=== Your goal ===
Using the listing below, set down exactly the lines starting at the line that contains "window: (171, 227) -> (286, 39), moved" and ending at the line that contains "locker: (667, 868) -> (546, 1098), moved", both included, and no others.

=== Entries supplied ===
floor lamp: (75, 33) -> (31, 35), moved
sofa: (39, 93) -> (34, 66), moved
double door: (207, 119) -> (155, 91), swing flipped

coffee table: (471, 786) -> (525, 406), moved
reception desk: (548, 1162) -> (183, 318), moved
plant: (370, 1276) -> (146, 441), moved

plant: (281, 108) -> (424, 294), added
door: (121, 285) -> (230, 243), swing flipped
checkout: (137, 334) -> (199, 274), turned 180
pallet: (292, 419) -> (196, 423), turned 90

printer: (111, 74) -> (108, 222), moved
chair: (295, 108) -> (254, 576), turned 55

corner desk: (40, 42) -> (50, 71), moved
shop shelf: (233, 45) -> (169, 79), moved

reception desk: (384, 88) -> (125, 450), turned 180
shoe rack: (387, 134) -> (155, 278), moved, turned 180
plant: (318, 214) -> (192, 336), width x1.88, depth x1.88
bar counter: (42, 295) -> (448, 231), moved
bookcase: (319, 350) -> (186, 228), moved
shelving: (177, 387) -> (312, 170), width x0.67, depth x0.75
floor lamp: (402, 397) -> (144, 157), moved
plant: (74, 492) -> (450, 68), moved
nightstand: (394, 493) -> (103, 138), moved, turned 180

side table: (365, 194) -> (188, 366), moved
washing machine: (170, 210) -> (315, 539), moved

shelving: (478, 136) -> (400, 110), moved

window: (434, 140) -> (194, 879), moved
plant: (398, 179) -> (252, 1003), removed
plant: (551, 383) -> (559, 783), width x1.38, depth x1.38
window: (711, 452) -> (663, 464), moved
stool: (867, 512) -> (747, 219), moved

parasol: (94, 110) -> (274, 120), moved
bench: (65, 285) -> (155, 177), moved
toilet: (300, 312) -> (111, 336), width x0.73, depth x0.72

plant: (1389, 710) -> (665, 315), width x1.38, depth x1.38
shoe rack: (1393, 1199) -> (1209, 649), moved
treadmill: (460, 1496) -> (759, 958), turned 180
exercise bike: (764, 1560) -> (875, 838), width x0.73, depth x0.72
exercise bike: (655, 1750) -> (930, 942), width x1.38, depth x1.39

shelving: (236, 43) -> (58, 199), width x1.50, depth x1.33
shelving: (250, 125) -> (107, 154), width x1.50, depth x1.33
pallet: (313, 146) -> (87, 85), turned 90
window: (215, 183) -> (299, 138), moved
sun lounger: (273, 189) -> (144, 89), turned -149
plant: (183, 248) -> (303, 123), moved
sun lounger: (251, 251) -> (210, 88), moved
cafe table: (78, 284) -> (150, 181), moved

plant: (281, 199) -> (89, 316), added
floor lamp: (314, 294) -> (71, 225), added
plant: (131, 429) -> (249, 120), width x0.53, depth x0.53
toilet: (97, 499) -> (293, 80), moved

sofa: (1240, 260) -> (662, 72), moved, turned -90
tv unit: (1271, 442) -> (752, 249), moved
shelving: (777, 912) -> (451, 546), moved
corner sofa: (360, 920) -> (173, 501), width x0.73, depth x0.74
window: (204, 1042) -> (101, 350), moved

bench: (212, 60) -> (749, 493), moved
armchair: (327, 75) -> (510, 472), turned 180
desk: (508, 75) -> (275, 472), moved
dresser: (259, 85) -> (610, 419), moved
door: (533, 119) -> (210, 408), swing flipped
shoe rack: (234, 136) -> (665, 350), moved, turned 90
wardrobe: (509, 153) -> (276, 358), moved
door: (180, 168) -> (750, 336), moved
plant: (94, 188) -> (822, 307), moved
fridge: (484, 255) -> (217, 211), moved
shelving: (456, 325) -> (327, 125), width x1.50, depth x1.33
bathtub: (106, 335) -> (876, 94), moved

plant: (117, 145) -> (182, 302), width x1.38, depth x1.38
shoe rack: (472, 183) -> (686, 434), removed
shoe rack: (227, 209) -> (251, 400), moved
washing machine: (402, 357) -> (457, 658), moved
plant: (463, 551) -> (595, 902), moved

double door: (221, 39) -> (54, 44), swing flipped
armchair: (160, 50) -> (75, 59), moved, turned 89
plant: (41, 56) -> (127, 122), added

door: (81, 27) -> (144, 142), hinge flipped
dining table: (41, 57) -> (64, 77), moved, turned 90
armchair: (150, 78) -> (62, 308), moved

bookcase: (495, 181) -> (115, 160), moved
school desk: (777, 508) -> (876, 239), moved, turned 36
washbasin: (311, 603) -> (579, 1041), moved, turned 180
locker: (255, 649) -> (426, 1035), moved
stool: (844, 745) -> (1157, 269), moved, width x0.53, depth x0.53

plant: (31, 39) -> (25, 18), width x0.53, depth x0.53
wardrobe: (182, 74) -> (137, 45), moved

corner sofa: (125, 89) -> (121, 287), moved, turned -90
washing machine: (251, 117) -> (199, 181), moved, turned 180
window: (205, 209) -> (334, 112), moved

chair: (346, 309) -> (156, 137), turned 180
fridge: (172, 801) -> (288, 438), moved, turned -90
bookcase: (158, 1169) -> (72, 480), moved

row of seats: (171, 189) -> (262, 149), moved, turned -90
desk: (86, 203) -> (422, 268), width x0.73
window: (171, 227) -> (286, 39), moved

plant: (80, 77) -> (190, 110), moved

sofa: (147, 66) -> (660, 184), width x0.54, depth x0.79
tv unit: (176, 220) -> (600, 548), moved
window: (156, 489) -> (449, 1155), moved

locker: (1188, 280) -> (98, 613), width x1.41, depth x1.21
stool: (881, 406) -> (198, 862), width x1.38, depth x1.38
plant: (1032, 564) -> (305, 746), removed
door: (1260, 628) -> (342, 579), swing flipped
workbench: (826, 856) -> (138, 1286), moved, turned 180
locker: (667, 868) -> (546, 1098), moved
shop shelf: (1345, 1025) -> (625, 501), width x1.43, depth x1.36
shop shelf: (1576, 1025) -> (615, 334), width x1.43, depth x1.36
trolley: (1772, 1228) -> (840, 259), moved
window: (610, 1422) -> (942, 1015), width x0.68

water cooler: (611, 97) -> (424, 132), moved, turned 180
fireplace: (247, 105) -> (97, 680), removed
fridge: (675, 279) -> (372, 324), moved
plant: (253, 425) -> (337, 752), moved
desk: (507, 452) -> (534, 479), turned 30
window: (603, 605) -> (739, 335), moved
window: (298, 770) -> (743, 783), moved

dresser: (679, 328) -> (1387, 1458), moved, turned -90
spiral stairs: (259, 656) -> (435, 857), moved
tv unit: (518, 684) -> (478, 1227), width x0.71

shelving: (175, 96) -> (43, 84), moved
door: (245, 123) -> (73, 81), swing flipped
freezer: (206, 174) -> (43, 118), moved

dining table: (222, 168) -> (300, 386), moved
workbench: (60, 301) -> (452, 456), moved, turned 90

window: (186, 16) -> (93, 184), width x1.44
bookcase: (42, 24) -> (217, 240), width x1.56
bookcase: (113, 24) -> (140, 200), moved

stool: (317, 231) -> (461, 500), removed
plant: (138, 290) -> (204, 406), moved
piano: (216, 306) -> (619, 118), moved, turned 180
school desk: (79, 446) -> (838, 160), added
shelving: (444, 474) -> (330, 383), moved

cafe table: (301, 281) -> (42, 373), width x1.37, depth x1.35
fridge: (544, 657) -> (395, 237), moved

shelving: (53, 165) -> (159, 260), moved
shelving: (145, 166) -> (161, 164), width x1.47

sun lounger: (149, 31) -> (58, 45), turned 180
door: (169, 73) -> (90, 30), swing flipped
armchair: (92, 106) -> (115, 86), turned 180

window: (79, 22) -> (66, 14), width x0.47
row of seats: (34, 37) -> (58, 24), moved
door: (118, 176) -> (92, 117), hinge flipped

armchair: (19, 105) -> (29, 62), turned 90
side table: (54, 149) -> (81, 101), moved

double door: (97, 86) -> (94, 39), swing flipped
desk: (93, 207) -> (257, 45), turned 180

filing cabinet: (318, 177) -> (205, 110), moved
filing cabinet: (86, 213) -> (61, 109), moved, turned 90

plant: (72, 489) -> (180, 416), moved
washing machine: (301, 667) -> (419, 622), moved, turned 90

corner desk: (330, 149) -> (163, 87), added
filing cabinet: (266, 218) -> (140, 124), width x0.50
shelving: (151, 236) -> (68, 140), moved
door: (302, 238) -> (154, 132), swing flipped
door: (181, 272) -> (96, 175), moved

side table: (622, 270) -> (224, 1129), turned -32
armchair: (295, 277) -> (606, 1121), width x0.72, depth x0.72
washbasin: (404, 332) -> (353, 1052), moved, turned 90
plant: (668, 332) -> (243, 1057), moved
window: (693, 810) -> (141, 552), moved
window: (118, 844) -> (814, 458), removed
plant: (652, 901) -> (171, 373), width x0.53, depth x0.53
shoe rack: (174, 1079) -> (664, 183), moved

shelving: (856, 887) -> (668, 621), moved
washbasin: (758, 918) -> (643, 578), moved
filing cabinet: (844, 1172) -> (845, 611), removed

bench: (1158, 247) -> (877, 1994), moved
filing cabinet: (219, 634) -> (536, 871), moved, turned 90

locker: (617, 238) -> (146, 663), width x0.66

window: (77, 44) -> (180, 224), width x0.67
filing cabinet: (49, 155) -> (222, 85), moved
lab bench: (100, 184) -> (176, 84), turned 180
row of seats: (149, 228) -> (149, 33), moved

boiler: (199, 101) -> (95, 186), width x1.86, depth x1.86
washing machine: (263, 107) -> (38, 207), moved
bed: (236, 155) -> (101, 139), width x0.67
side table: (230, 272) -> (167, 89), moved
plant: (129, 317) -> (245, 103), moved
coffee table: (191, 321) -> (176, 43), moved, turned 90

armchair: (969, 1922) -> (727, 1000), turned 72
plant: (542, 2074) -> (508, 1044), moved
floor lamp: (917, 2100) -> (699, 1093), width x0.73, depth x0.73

=== Task response ===
window: (171, 227) -> (286, 39), moved

plant: (80, 77) -> (190, 110), moved

sofa: (147, 66) -> (660, 184), width x0.54, depth x0.79
tv unit: (176, 220) -> (600, 548), moved
window: (156, 489) -> (449, 1155), moved

locker: (1188, 280) -> (98, 613), width x1.41, depth x1.21
stool: (881, 406) -> (198, 862), width x1.38, depth x1.38
plant: (1032, 564) -> (305, 746), removed
door: (1260, 628) -> (342, 579), swing flipped
workbench: (826, 856) -> (138, 1286), moved, turned 180
locker: (667, 868) -> (546, 1098), moved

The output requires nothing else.